### DIRECTIONS:
Copy the whole listing verbatim.
»»
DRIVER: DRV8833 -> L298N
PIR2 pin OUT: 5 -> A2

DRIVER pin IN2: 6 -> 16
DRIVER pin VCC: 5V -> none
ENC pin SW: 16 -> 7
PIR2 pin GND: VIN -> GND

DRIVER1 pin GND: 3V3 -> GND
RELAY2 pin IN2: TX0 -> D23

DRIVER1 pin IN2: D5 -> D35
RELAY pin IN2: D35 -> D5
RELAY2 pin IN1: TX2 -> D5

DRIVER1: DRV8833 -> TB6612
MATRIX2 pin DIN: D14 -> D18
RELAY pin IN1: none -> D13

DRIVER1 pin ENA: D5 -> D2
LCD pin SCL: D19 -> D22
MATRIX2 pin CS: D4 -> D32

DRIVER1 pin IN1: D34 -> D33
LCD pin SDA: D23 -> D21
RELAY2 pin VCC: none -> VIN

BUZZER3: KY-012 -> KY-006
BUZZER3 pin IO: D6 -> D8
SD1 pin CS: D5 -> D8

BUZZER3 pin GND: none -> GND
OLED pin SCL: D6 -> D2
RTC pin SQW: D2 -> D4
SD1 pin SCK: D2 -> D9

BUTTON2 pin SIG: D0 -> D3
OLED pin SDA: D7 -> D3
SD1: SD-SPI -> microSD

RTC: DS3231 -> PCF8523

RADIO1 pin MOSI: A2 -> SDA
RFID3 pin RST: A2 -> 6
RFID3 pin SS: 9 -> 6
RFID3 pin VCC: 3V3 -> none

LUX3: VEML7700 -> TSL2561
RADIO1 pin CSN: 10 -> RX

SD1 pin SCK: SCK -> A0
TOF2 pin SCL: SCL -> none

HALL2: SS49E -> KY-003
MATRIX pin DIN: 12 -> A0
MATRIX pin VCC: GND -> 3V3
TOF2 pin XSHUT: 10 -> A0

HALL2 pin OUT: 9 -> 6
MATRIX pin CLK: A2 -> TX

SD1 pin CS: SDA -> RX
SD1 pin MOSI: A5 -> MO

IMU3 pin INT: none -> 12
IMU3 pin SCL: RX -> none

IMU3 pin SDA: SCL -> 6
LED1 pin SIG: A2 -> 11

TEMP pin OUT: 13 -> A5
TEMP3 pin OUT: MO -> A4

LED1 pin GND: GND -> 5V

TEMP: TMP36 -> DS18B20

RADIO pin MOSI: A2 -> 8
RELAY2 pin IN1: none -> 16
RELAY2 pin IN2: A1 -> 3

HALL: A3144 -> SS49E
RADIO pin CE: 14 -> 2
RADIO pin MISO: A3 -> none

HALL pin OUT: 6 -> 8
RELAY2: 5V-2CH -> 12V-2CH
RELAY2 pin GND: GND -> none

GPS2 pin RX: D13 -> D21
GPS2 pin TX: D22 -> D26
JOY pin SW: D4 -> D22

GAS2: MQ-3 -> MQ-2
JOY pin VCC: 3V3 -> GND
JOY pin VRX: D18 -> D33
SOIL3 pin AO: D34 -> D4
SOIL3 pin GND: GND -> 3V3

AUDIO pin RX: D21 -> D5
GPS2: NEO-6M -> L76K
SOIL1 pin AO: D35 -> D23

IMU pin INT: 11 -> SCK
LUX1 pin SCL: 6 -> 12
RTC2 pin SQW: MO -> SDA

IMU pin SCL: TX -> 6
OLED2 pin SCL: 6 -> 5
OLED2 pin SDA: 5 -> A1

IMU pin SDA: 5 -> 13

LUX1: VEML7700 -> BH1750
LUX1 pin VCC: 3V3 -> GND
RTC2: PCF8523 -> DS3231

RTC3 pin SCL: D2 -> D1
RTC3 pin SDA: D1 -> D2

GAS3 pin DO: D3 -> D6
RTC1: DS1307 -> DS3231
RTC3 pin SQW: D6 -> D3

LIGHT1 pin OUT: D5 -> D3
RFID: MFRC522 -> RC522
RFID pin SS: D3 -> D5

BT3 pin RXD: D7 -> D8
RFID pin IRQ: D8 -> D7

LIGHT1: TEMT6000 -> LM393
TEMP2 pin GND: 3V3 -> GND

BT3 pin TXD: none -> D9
««
### OUTPUT FOR THIS EXERCISE:
DRIVER: DRV8833 -> L298N
PIR2 pin OUT: 5 -> A2

DRIVER pin IN2: 6 -> 16
DRIVER pin VCC: 5V -> none
ENC pin SW: 16 -> 7
PIR2 pin GND: VIN -> GND

DRIVER1 pin GND: 3V3 -> GND
RELAY2 pin IN2: TX0 -> D23

DRIVER1 pin IN2: D5 -> D35
RELAY pin IN2: D35 -> D5
RELAY2 pin IN1: TX2 -> D5

DRIVER1: DRV8833 -> TB6612
MATRIX2 pin DIN: D14 -> D18
RELAY pin IN1: none -> D13

DRIVER1 pin ENA: D5 -> D2
LCD pin SCL: D19 -> D22
MATRIX2 pin CS: D4 -> D32

DRIVER1 pin IN1: D34 -> D33
LCD pin SDA: D23 -> D21
RELAY2 pin VCC: none -> VIN

BUZZER3: KY-012 -> KY-006
BUZZER3 pin IO: D6 -> D8
SD1 pin CS: D5 -> D8

BUZZER3 pin GND: none -> GND
OLED pin SCL: D6 -> D2
RTC pin SQW: D2 -> D4
SD1 pin SCK: D2 -> D9

BUTTON2 pin SIG: D0 -> D3
OLED pin SDA: D7 -> D3
SD1: SD-SPI -> microSD

RTC: DS3231 -> PCF8523

RADIO1 pin MOSI: A2 -> SDA
RFID3 pin RST: A2 -> 6
RFID3 pin SS: 9 -> 6
RFID3 pin VCC: 3V3 -> none

LUX3: VEML7700 -> TSL2561
RADIO1 pin CSN: 10 -> RX

SD1 pin SCK: SCK -> A0
TOF2 pin SCL: SCL -> none

HALL2: SS49E -> KY-003
MATRIX pin DIN: 12 -> A0
MATRIX pin VCC: GND -> 3V3
TOF2 pin XSHUT: 10 -> A0

HALL2 pin OUT: 9 -> 6
MATRIX pin CLK: A2 -> TX

SD1 pin CS: SDA -> RX
SD1 pin MOSI: A5 -> MO

IMU3 pin INT: none -> 12
IMU3 pin SCL: RX -> none

IMU3 pin SDA: SCL -> 6
LED1 pin SIG: A2 -> 11

TEMP pin OUT: 13 -> A5
TEMP3 pin OUT: MO -> A4

LED1 pin GND: GND -> 5V

TEMP: TMP36 -> DS18B20

RADIO pin MOSI: A2 -> 8
RELAY2 pin IN1: none -> 16
RELAY2 pin IN2: A1 -> 3

HALL: A3144 -> SS49E
RADIO pin CE: 14 -> 2
RADIO pin MISO: A3 -> none

HALL pin OUT: 6 -> 8
RELAY2: 5V-2CH -> 12V-2CH
RELAY2 pin GND: GND -> none

GPS2 pin RX: D13 -> D21
GPS2 pin TX: D22 -> D26
JOY pin SW: D4 -> D22

GAS2: MQ-3 -> MQ-2
JOY pin VCC: 3V3 -> GND
JOY pin VRX: D18 -> D33
SOIL3 pin AO: D34 -> D4
SOIL3 pin GND: GND -> 3V3

AUDIO pin RX: D21 -> D5
GPS2: NEO-6M -> L76K
SOIL1 pin AO: D35 -> D23

IMU pin INT: 11 -> SCK
LUX1 pin SCL: 6 -> 12
RTC2 pin SQW: MO -> SDA

IMU pin SCL: TX -> 6
OLED2 pin SCL: 6 -> 5
OLED2 pin SDA: 5 -> A1

IMU pin SDA: 5 -> 13

LUX1: VEML7700 -> BH1750
LUX1 pin VCC: 3V3 -> GND
RTC2: PCF8523 -> DS3231

RTC3 pin SCL: D2 -> D1
RTC3 pin SDA: D1 -> D2

GAS3 pin DO: D3 -> D6
RTC1: DS1307 -> DS3231
RTC3 pin SQW: D6 -> D3

LIGHT1 pin OUT: D5 -> D3
RFID: MFRC522 -> RC522
RFID pin SS: D3 -> D5

BT3 pin RXD: D7 -> D8
RFID pin IRQ: D8 -> D7

LIGHT1: TEMT6000 -> LM393
TEMP2 pin GND: 3V3 -> GND

BT3 pin TXD: none -> D9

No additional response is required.